Task requirements: Transcribe only what runs from the line including "building: none -> [586,90,670,175]" through the last line of the entries, exactly as it appears.

The data:
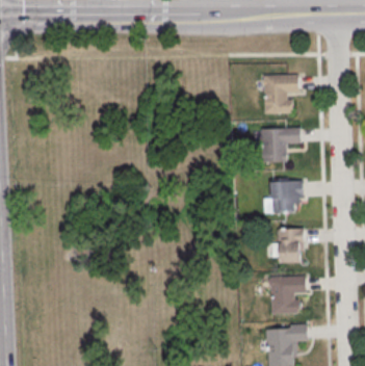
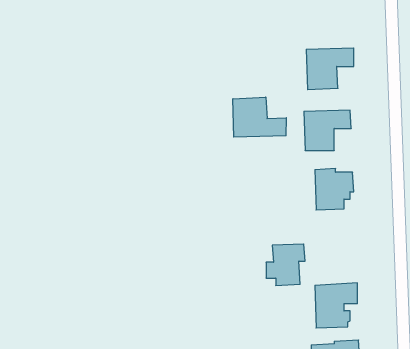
building: none -> [233,97,286,137]
building: [271,228,305,263] -> [266,244,305,285]

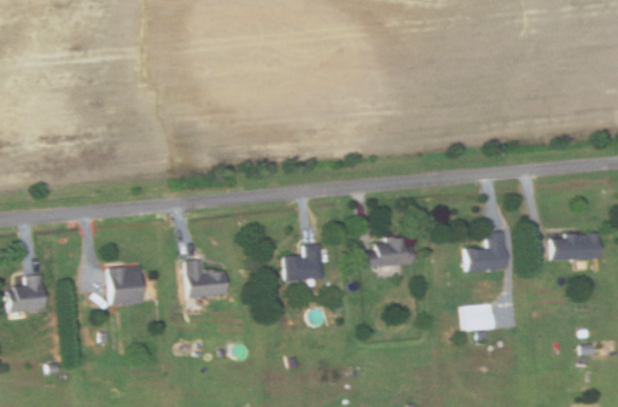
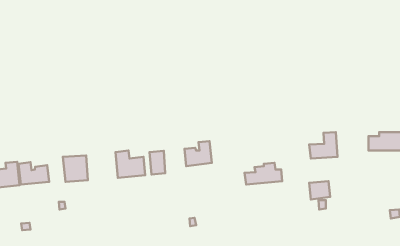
building: [360,237,414,268] -> [245,163,282,185]
building: none -> [149,151,165,174]
building: none -> [19,162,49,185]

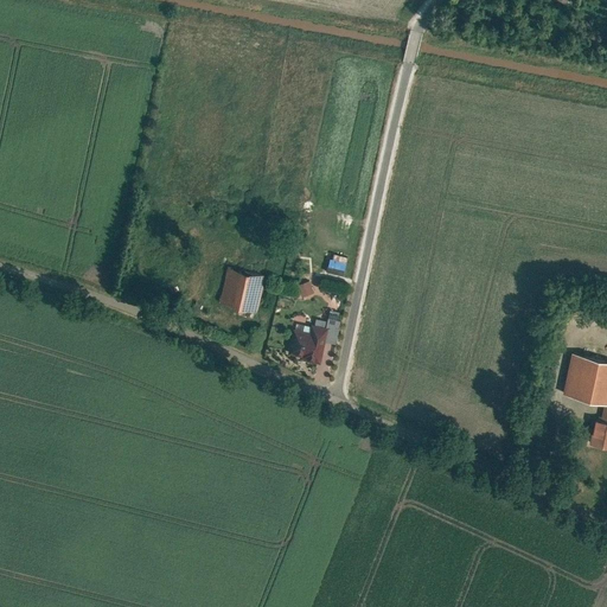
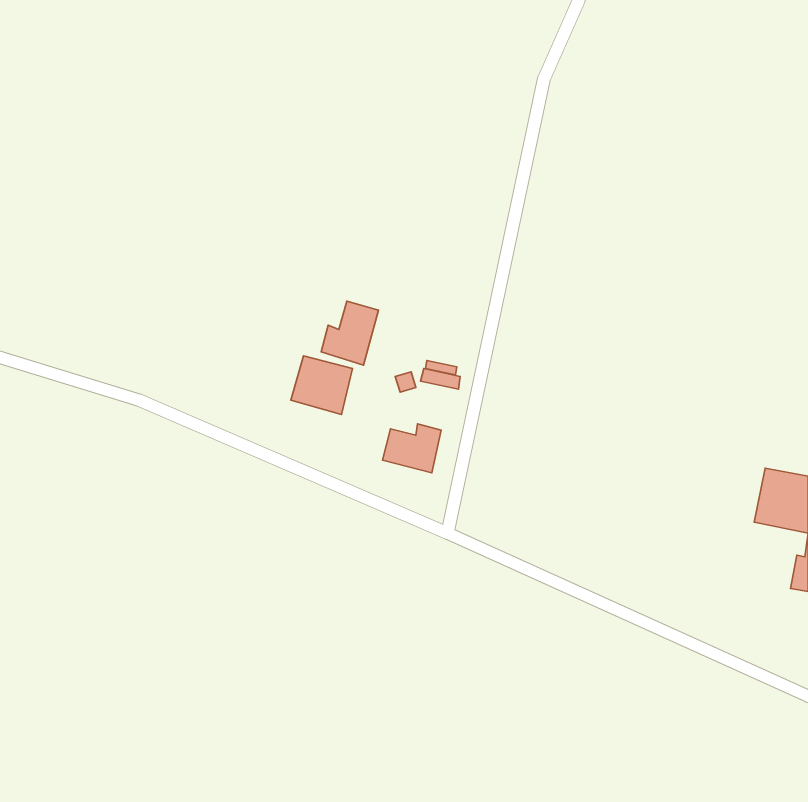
building: none -> [321,301,379,365]

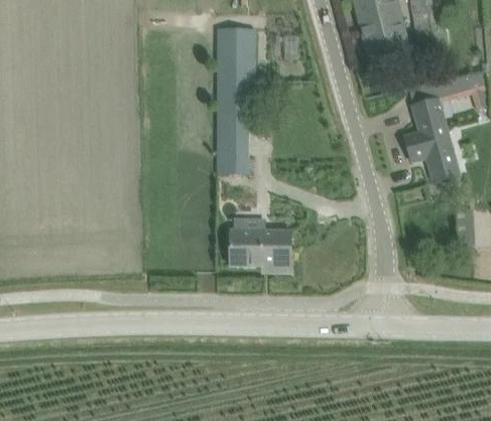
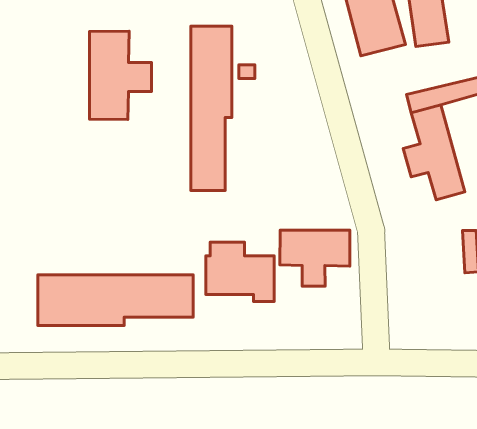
building: none -> [89,31,151,119]
building: none -> [280,230,350,286]
building: none -> [38,275,193,326]

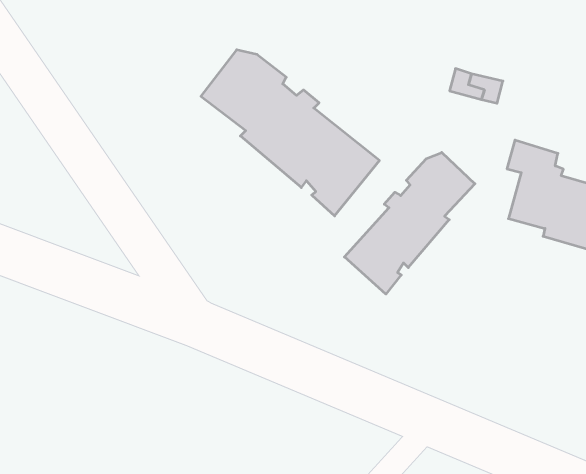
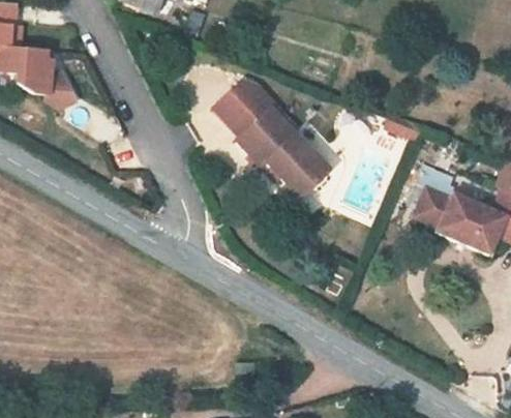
building: [344,152,475,294] -> none

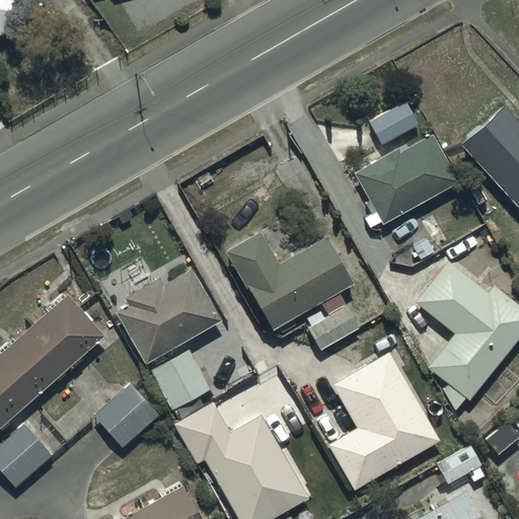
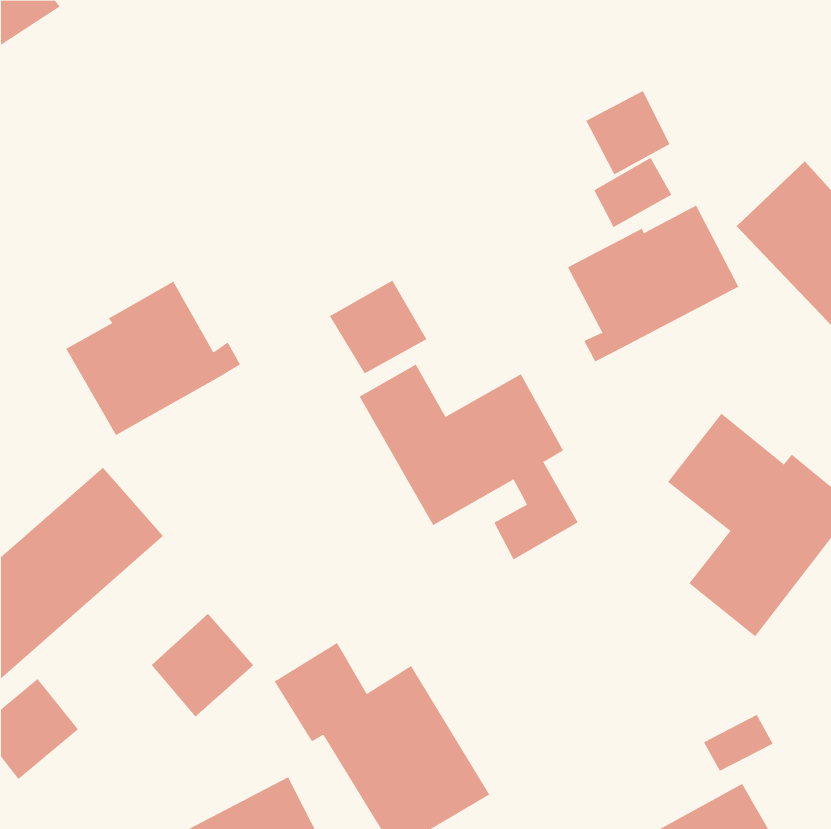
building: none -> [586,90,670,175]
building: none -> [329,280,427,374]
building: none -> [66,281,241,436]
building: [115,267,222,411] -> none
building: [326,351,440,491] -> none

Response to the exercise:
building: none -> [586,90,670,175]
building: none -> [329,280,427,374]
building: none -> [66,281,241,436]
building: [115,267,222,411] -> none
building: [326,351,440,491] -> none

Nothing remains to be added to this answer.